• DATASET CONTENT
—————

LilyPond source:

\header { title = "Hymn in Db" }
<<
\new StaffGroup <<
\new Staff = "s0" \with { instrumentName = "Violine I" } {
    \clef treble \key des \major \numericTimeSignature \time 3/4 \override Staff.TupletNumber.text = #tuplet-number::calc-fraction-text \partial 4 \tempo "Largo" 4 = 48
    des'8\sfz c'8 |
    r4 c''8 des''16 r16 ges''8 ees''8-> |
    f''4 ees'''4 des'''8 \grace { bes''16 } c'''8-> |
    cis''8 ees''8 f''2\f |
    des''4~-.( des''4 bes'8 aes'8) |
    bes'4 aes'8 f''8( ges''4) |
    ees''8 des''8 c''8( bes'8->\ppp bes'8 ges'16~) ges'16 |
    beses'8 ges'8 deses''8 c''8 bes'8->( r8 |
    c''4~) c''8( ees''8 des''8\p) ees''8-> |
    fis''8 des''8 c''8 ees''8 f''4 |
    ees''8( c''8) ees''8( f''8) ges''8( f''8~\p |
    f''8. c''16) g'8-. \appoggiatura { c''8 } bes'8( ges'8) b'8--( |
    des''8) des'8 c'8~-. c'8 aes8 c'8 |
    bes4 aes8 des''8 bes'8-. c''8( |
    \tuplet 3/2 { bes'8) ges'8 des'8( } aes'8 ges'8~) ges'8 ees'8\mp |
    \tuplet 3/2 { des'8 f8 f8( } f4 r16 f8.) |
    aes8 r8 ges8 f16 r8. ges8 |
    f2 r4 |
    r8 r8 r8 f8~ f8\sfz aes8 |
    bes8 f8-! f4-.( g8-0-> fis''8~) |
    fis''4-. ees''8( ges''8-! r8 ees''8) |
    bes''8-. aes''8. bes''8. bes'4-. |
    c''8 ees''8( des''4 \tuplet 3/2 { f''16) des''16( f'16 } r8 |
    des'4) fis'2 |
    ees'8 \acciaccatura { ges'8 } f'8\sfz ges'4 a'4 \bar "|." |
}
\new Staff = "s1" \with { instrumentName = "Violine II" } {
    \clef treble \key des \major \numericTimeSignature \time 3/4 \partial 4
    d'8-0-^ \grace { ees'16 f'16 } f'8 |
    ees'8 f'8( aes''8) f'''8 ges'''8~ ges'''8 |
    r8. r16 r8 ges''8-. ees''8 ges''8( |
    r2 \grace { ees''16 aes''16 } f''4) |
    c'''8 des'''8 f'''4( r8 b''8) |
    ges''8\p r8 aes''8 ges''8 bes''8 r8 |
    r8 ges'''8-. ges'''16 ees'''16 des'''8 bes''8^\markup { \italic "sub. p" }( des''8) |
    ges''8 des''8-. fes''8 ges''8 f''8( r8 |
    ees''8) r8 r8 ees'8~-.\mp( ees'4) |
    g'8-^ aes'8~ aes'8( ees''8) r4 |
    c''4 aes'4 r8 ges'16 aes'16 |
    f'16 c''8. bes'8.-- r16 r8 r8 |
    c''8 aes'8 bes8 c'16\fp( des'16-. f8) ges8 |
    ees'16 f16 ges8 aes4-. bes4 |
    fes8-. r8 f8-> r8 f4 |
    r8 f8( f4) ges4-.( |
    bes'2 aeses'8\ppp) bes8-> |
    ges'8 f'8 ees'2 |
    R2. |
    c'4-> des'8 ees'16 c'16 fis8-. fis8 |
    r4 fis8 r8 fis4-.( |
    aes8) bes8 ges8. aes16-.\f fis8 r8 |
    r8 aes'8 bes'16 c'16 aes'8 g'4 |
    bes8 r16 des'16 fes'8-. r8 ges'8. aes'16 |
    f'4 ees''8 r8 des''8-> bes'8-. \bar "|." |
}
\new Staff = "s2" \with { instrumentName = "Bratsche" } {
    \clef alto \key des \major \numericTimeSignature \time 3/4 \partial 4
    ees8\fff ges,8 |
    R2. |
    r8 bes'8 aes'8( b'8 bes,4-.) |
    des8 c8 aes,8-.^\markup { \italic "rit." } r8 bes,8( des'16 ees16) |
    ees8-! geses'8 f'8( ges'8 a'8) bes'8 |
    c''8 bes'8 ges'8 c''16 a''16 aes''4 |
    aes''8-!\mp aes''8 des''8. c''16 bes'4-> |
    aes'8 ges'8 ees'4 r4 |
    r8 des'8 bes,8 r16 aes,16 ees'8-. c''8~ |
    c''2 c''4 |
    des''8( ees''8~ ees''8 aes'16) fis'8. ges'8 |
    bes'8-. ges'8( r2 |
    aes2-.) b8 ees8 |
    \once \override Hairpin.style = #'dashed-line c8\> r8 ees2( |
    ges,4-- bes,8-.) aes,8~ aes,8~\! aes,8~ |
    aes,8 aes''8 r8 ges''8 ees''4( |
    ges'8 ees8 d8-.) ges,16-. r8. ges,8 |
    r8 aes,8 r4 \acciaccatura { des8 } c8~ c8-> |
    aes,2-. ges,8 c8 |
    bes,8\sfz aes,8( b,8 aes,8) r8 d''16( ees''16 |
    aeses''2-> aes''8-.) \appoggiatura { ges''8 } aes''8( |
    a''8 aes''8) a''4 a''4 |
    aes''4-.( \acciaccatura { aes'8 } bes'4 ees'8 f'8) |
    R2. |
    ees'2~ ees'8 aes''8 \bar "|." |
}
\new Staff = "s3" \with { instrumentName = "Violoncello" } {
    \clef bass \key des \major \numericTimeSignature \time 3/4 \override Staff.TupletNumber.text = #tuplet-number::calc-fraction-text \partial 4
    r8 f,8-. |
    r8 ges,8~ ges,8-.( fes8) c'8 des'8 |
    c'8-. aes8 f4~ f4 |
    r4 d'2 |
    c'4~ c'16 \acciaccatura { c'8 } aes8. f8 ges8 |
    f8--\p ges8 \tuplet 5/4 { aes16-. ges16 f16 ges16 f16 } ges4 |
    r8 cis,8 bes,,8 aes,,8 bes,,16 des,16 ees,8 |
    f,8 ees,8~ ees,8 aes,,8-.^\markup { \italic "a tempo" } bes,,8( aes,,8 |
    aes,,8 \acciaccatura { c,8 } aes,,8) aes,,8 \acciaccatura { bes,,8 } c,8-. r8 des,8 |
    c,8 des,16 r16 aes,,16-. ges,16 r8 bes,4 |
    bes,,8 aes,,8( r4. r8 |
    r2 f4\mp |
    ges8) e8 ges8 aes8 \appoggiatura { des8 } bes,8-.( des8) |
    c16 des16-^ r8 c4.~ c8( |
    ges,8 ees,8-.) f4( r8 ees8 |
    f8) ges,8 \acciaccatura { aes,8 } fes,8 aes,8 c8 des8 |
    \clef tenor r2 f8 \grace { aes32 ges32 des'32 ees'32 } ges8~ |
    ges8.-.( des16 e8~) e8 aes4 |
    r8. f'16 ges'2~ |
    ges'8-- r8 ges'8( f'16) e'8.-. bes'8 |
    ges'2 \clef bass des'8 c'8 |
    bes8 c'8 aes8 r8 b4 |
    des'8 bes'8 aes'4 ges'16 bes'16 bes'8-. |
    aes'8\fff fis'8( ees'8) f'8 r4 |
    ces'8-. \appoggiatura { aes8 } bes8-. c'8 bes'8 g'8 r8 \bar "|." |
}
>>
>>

—————

• TASK OBJECTIVE
Pick out every line in the entries above that contains the string "aeses", matching case exactly.

• FINAL RESULT
    bes'2 aeses'8\ppp) bes8-> |
    aeses''2-> aes''8-.) \appoggiatura { ges''8 } aes''8( |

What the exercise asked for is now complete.